* ACTIVITY
Everything in the records except the pictures needs to be printed again exactly.

* INFORMATION SUPPLIED
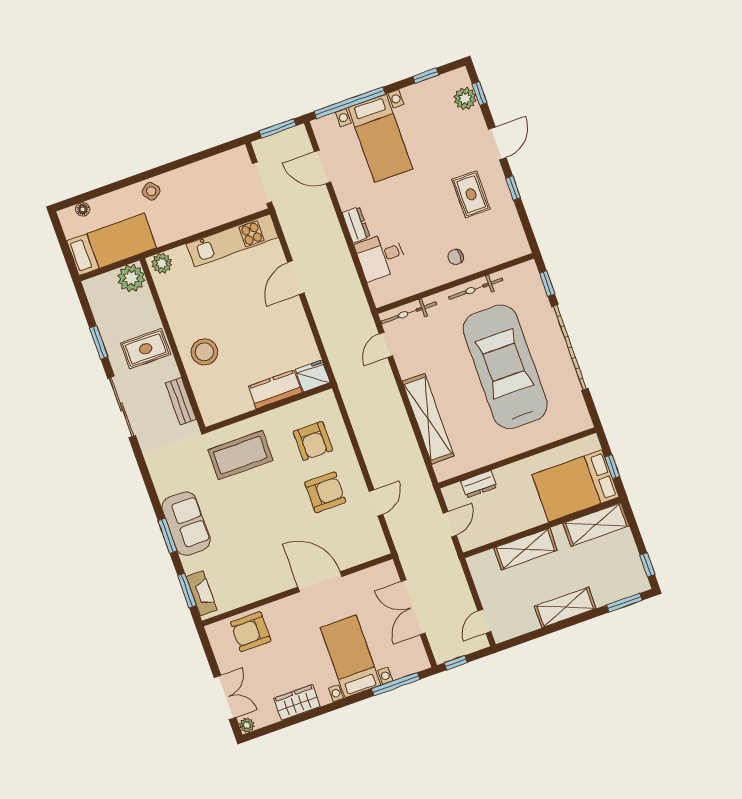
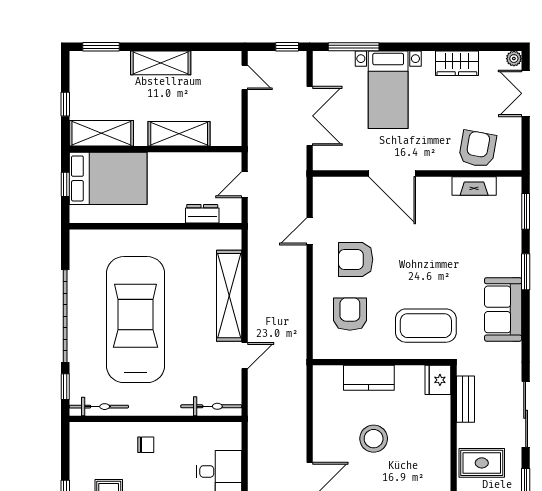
bicycle: (476, 289) -> (99, 407), moved
door: (386, 345) -> (245, 356), moved
stool: (204, 352) -> (374, 439), moved
car: (505, 367) -> (135, 320), turned 180
fridge: (313, 376) -> (438, 380), moved, turned 90
sofa: (186, 524) -> (503, 309), moved
window: (647, 565) -> (65, 104), moved
fireplace: (202, 593) -> (474, 186), moved, turned -90
door: (484, 621) -> (245, 77), hinge flipped
armchair: (251, 632) -> (477, 149), turned -80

* EXERCISE RESPONSE
bicycle: (476, 289) -> (99, 407), moved
door: (386, 345) -> (245, 356), moved
stool: (204, 352) -> (374, 439), moved
car: (505, 367) -> (135, 320), turned 180
fridge: (313, 376) -> (438, 380), moved, turned 90
sofa: (186, 524) -> (503, 309), moved
window: (647, 565) -> (65, 104), moved
fireplace: (202, 593) -> (474, 186), moved, turned -90
door: (484, 621) -> (245, 77), hinge flipped
armchair: (251, 632) -> (477, 149), turned -80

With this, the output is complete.